## GIVEN TASK
Count the lines in the records below that contain the word "should", and reply with only that number.

## RECORDS FOR THIS EXERCISE
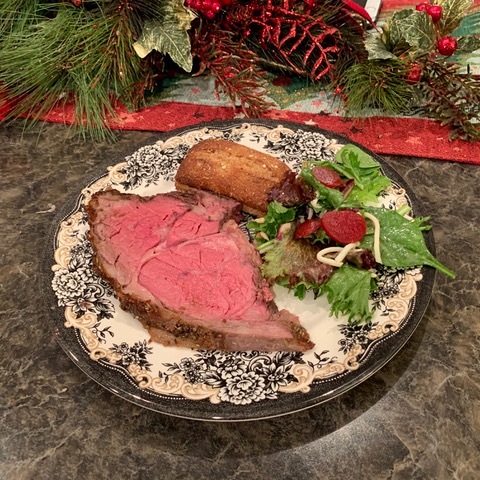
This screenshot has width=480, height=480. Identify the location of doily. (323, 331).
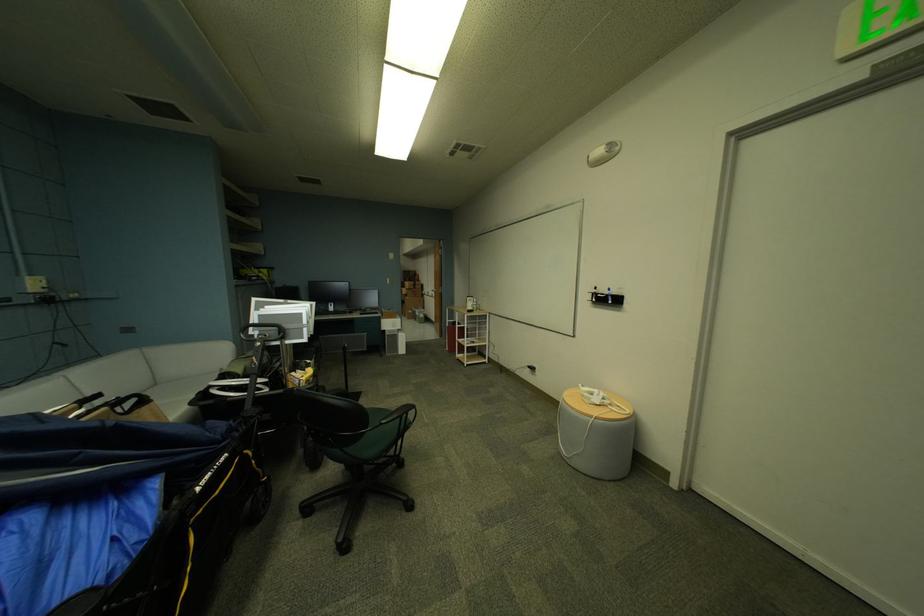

* * *

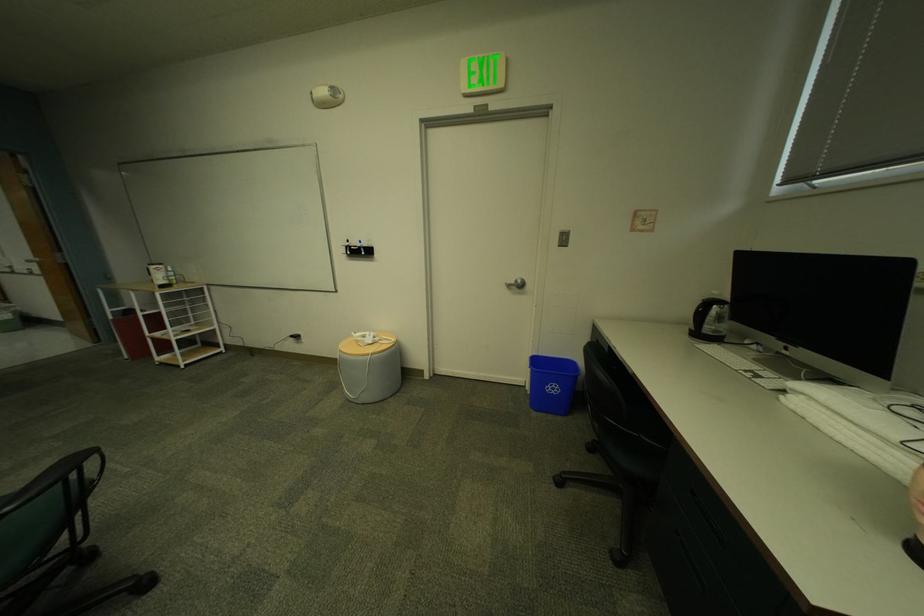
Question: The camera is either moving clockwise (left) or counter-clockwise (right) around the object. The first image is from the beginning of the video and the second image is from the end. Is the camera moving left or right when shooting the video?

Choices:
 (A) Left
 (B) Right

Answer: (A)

...

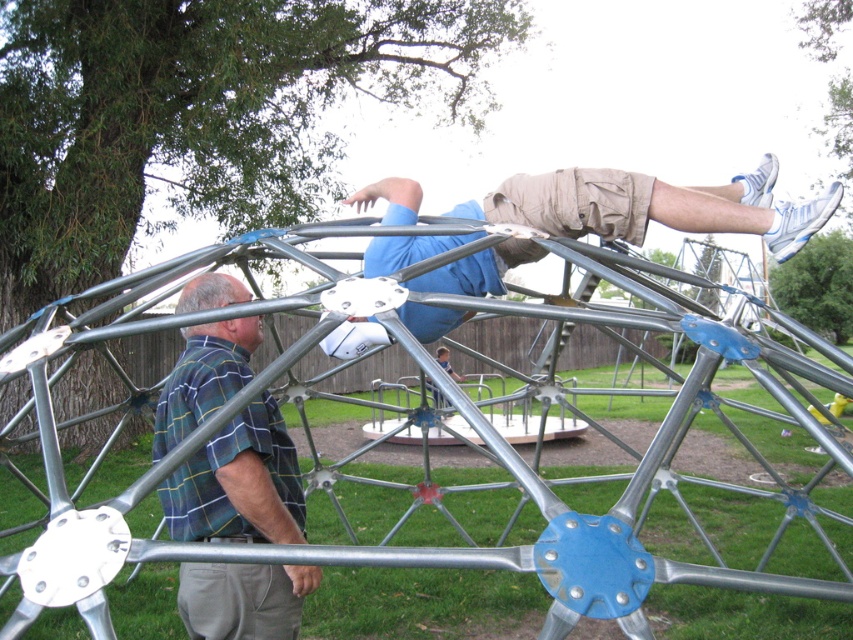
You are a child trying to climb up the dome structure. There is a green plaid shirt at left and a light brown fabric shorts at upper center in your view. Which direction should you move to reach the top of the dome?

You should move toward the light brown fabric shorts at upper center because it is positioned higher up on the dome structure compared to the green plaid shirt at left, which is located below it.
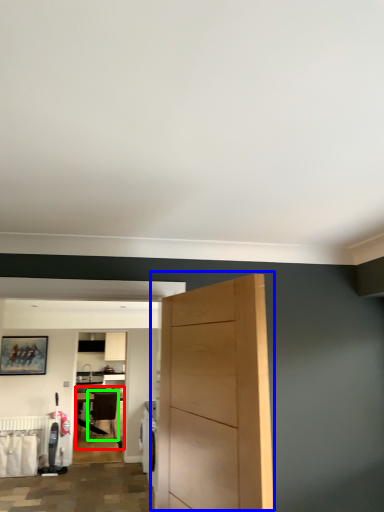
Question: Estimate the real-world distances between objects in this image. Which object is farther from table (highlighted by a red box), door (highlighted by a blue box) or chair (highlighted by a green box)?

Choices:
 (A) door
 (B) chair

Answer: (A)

## RESPONSE BELOW
2